**** Input records ****

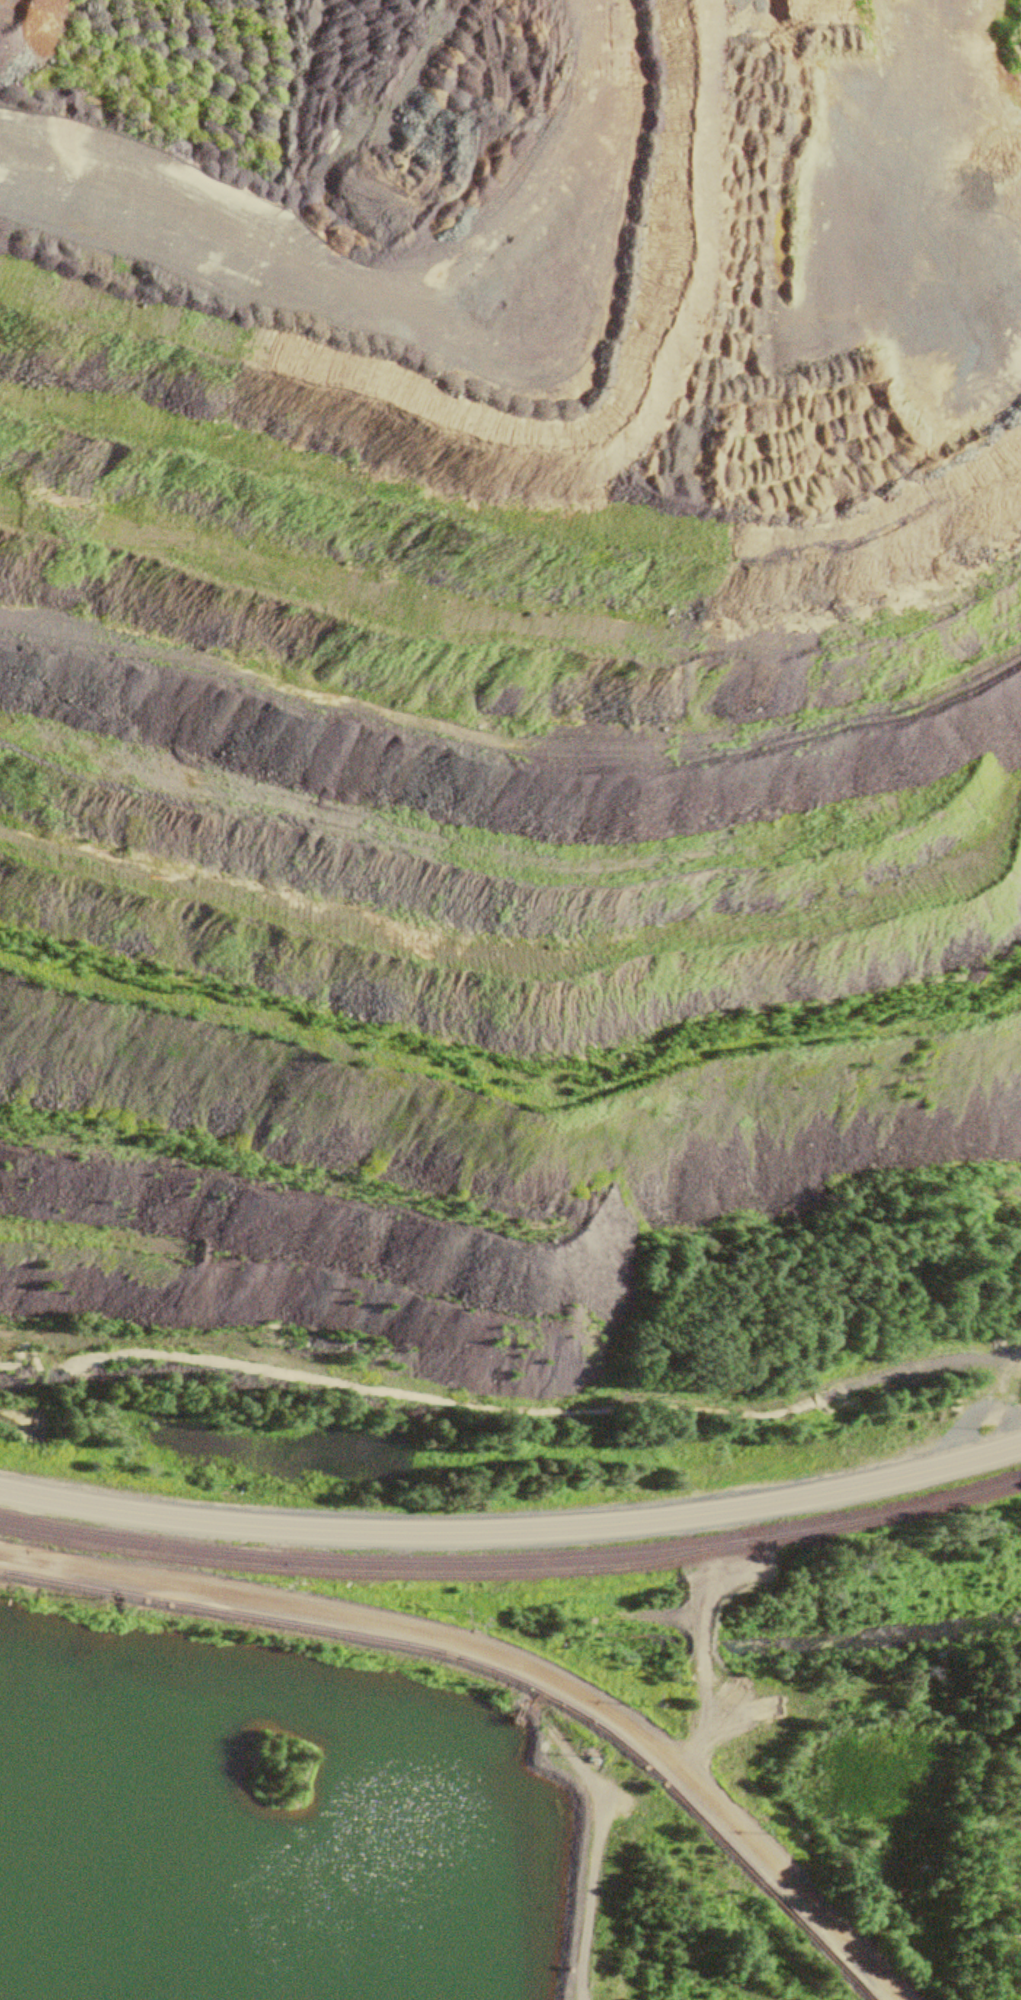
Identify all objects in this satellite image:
quarry: (490, 656)
road: (513, 1529)
railway: (513, 1567)
road: (329, 1614)
road: (768, 1866)

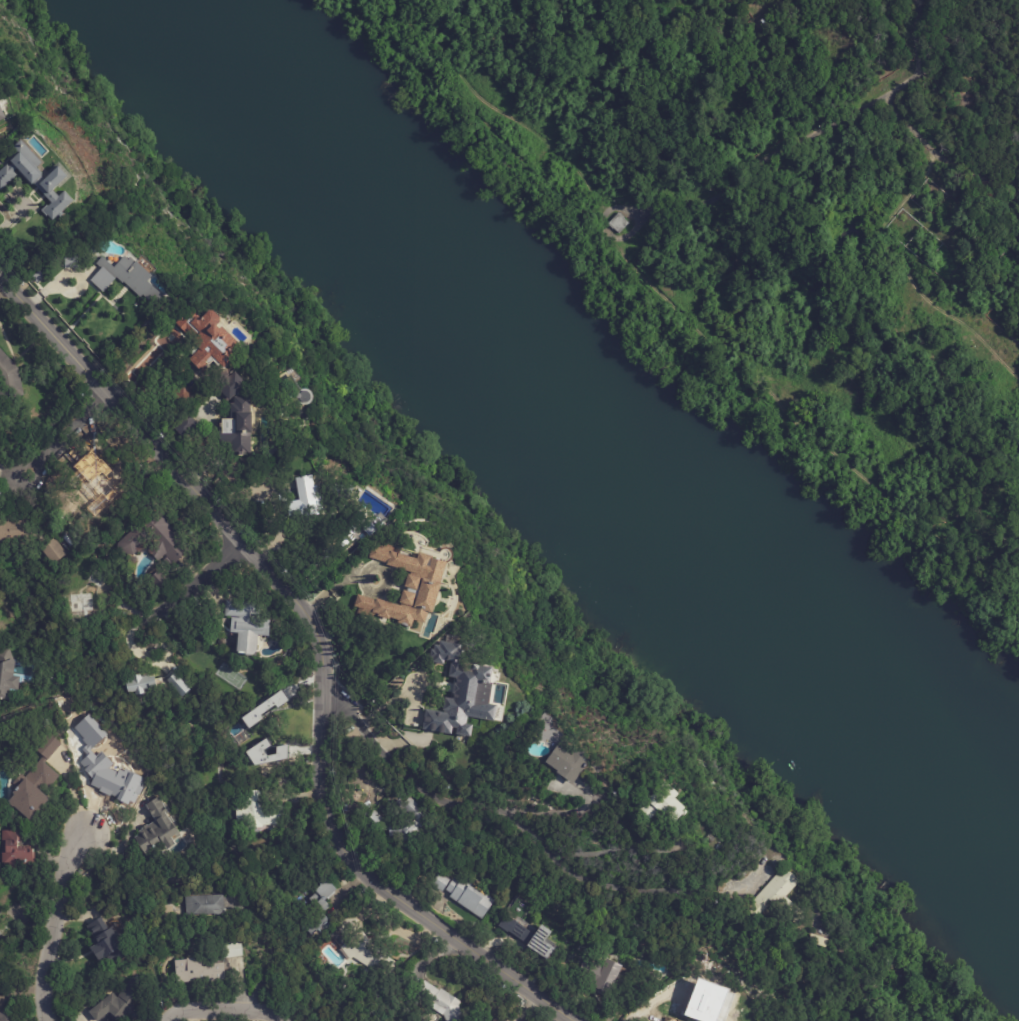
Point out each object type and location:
building: (2, 116)
building: (40, 180)
road: (7, 215)
building: (618, 223)
building: (128, 276)
road: (3, 290)
building: (209, 337)
building: (9, 378)
building: (231, 386)
building: (294, 391)
building: (183, 397)
building: (186, 425)
building: (238, 426)
road: (58, 436)
river: (553, 469)
building: (235, 472)
building: (97, 483)
building: (306, 498)
building: (16, 530)
building: (156, 540)
building: (101, 545)
building: (54, 551)
building: (361, 556)
building: (352, 565)
building: (299, 570)
building: (340, 575)
building: (98, 578)
building: (159, 581)
road: (196, 585)
building: (409, 586)
building: (81, 605)
building: (247, 626)
road: (319, 649)
building: (7, 675)
building: (140, 685)
building: (179, 686)
building: (461, 692)
building: (265, 708)
building: (250, 737)
building: (258, 750)
building: (567, 763)
building: (36, 782)
building: (663, 805)
road: (471, 806)
building: (258, 812)
building: (208, 821)
building: (400, 822)
building: (158, 830)
building: (709, 838)
road: (615, 850)
building: (15, 852)
building: (466, 897)
building: (780, 899)
building: (205, 907)
building: (319, 909)
road: (52, 922)
building: (527, 936)
building: (819, 941)
building: (105, 943)
building: (363, 948)
building: (232, 951)
building: (883, 956)
building: (199, 971)
building: (602, 977)
building: (440, 1002)
building: (120, 1003)
road: (230, 1008)
road: (172, 1016)
building: (3, 1017)
building: (107, 1017)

****

Your goal: An exact copy of the entries above, with no pictures, is the required answer.

Solution below:
Identify all objects in this satellite image:
quarry: (490, 656)
road: (513, 1529)
railway: (513, 1567)
road: (329, 1614)
road: (768, 1866)

Point out each object type and location:
building: (2, 116)
building: (40, 180)
road: (7, 215)
building: (618, 223)
building: (128, 276)
road: (3, 290)
building: (209, 337)
building: (9, 378)
building: (231, 386)
building: (294, 391)
building: (183, 397)
building: (186, 425)
building: (238, 426)
road: (58, 436)
river: (553, 469)
building: (235, 472)
building: (97, 483)
building: (306, 498)
building: (16, 530)
building: (156, 540)
building: (101, 545)
building: (54, 551)
building: (361, 556)
building: (352, 565)
building: (299, 570)
building: (340, 575)
building: (98, 578)
building: (159, 581)
road: (196, 585)
building: (409, 586)
building: (81, 605)
building: (247, 626)
road: (319, 649)
building: (7, 675)
building: (140, 685)
building: (179, 686)
building: (461, 692)
building: (265, 708)
building: (250, 737)
building: (258, 750)
building: (567, 763)
building: (36, 782)
building: (663, 805)
road: (471, 806)
building: (258, 812)
building: (208, 821)
building: (400, 822)
building: (158, 830)
building: (709, 838)
road: (615, 850)
building: (15, 852)
building: (466, 897)
building: (780, 899)
building: (205, 907)
building: (319, 909)
road: (52, 922)
building: (527, 936)
building: (819, 941)
building: (105, 943)
building: (363, 948)
building: (232, 951)
building: (883, 956)
building: (199, 971)
building: (602, 977)
building: (440, 1002)
building: (120, 1003)
road: (230, 1008)
road: (172, 1016)
building: (3, 1017)
building: (107, 1017)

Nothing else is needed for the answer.